TASK OBJECTIVE:
Every entry below needs to be printed again exactly, with its pictures left out.

DATASET CONTENT:
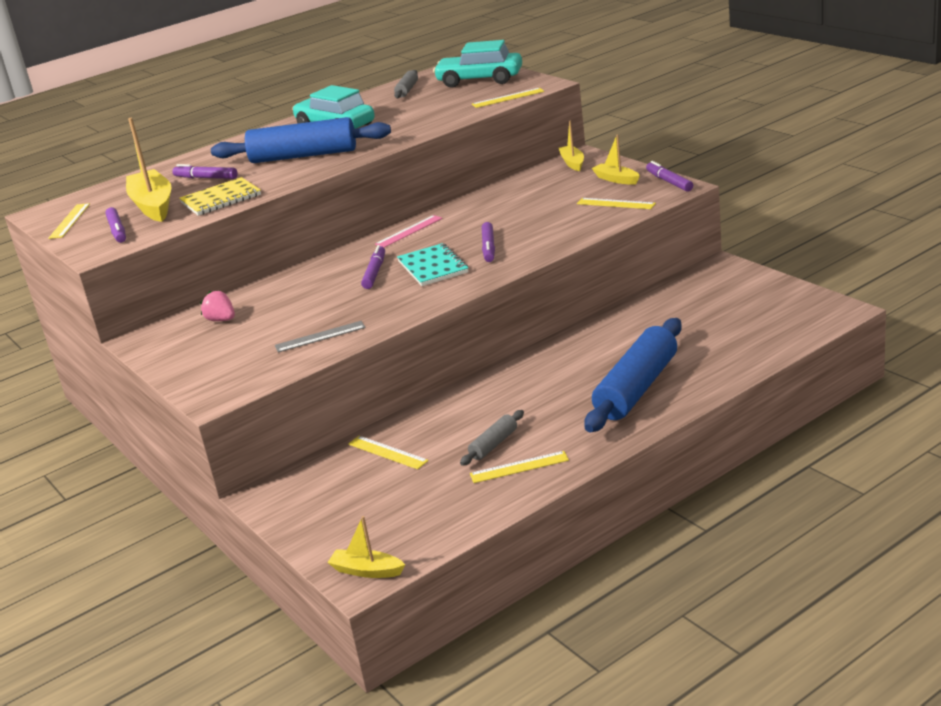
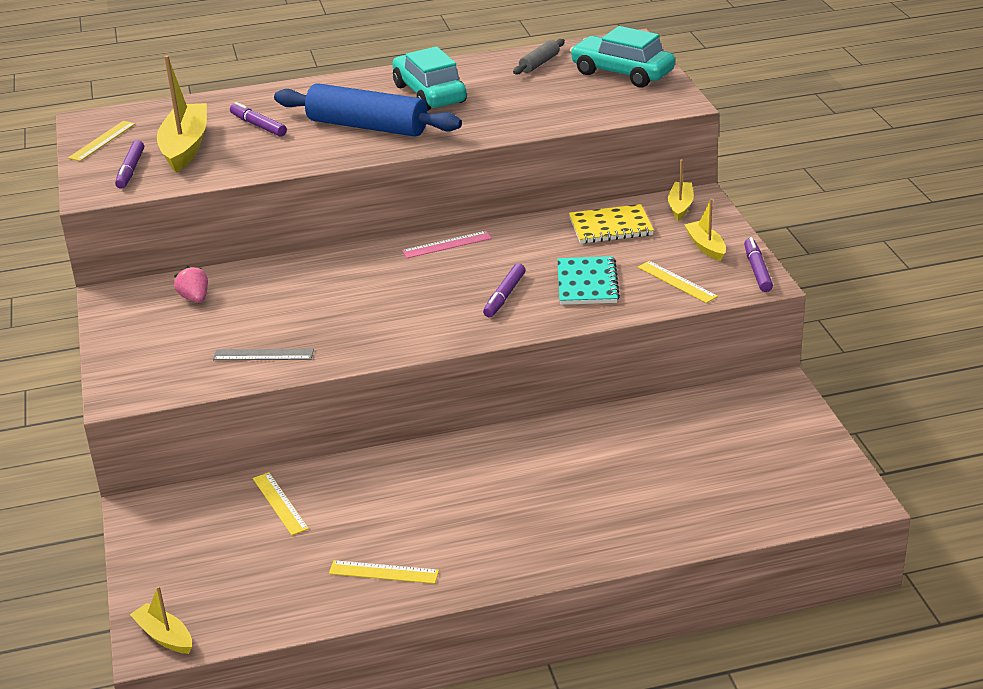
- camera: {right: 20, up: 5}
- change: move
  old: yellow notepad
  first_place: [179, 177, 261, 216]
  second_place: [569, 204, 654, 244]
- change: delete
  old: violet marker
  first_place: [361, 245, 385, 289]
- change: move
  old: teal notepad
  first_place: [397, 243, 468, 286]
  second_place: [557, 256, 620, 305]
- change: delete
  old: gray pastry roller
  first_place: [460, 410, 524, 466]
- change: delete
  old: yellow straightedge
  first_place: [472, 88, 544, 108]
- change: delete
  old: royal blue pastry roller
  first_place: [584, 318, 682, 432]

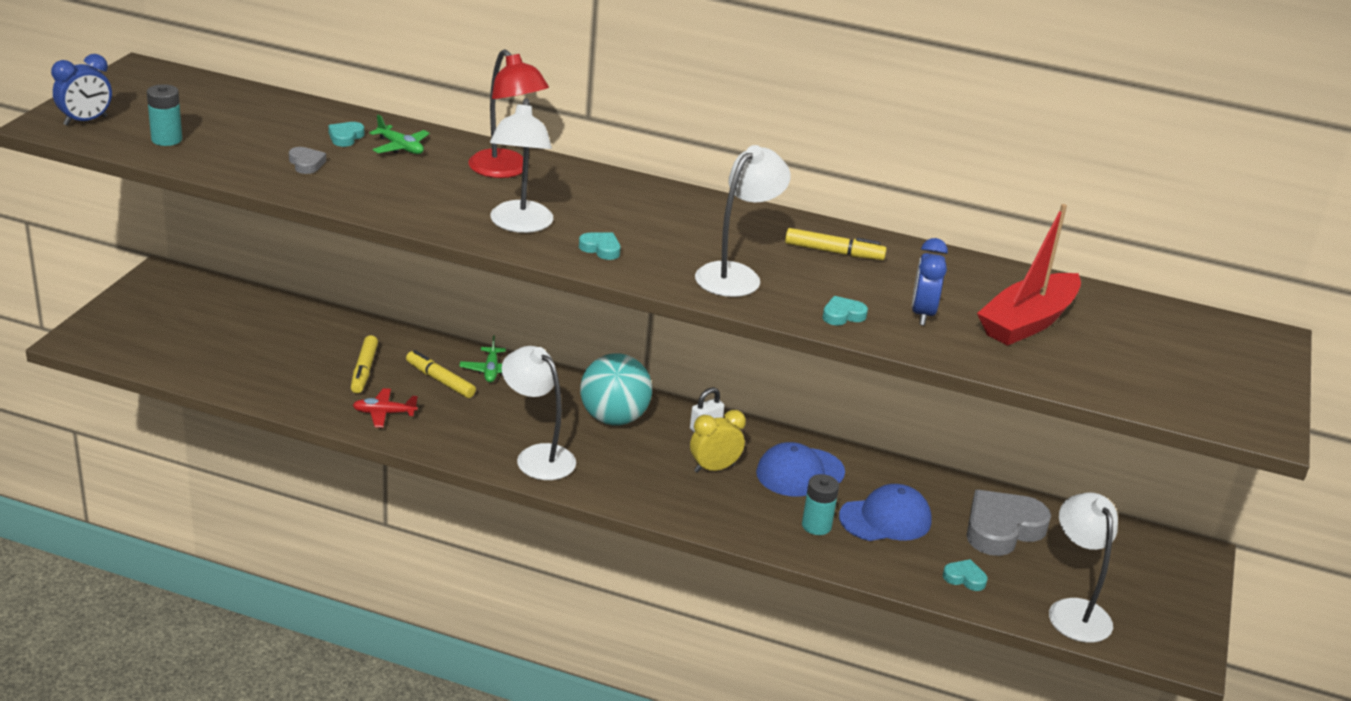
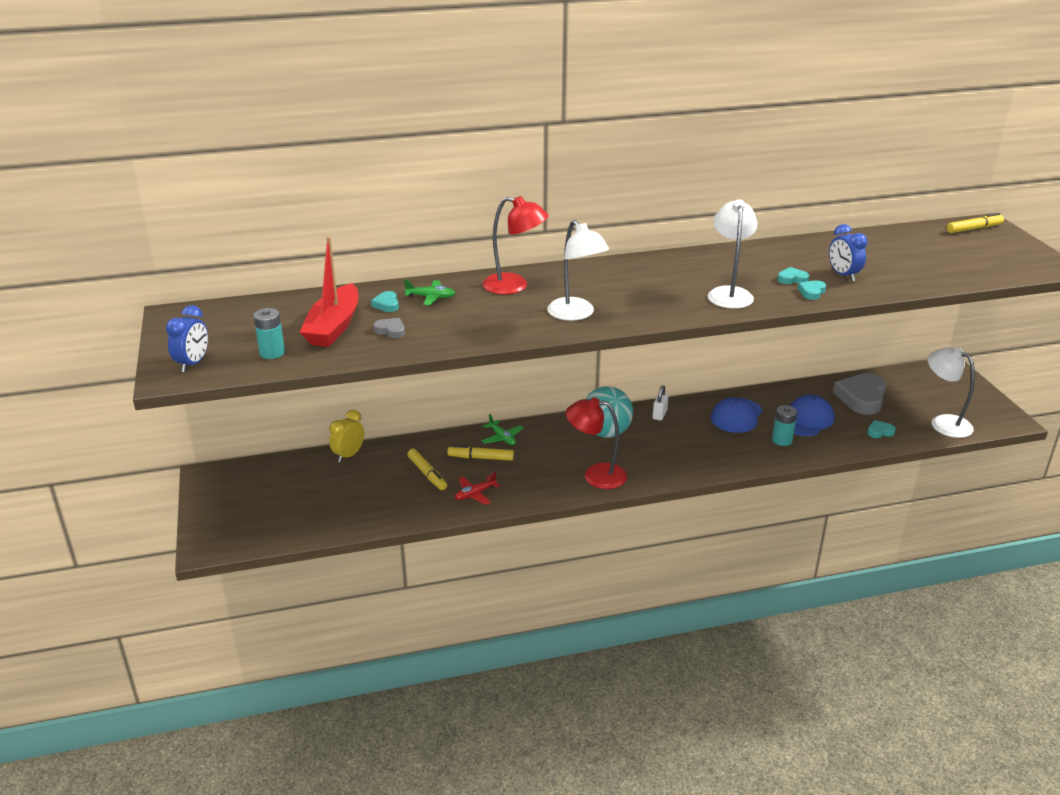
- camera: {right: -30, up: 0}
- change: recolor
  old: pure white lamp
  new: crimson lamp
  first_place: [502, 346, 576, 480]
  second_place: [566, 397, 627, 489]
- change: move
  old: teal heart shape
  first_place: [579, 233, 621, 260]
  second_place: [777, 267, 809, 284]
- change: move
  old: yellow alarm clock
  first_place: [690, 410, 746, 473]
  second_place: [329, 410, 364, 462]
- change: move
  old: yellow marker
  first_place: [785, 228, 887, 260]
  second_place: [947, 213, 1004, 233]
- change: move
  old: crimson toy boat
  first_place: [977, 204, 1081, 346]
  second_place: [300, 237, 358, 347]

RESPONSE:
- camera: {right: 20, up: 5}
- change: move
  old: yellow notepad
  first_place: [179, 177, 261, 216]
  second_place: [569, 204, 654, 244]
- change: delete
  old: violet marker
  first_place: [361, 245, 385, 289]
- change: move
  old: teal notepad
  first_place: [397, 243, 468, 286]
  second_place: [557, 256, 620, 305]
- change: delete
  old: gray pastry roller
  first_place: [460, 410, 524, 466]
- change: delete
  old: yellow straightedge
  first_place: [472, 88, 544, 108]
- change: delete
  old: royal blue pastry roller
  first_place: [584, 318, 682, 432]

- camera: {right: -30, up: 0}
- change: recolor
  old: pure white lamp
  new: crimson lamp
  first_place: [502, 346, 576, 480]
  second_place: [566, 397, 627, 489]
- change: move
  old: teal heart shape
  first_place: [579, 233, 621, 260]
  second_place: [777, 267, 809, 284]
- change: move
  old: yellow alarm clock
  first_place: [690, 410, 746, 473]
  second_place: [329, 410, 364, 462]
- change: move
  old: yellow marker
  first_place: [785, 228, 887, 260]
  second_place: [947, 213, 1004, 233]
- change: move
  old: crimson toy boat
  first_place: [977, 204, 1081, 346]
  second_place: [300, 237, 358, 347]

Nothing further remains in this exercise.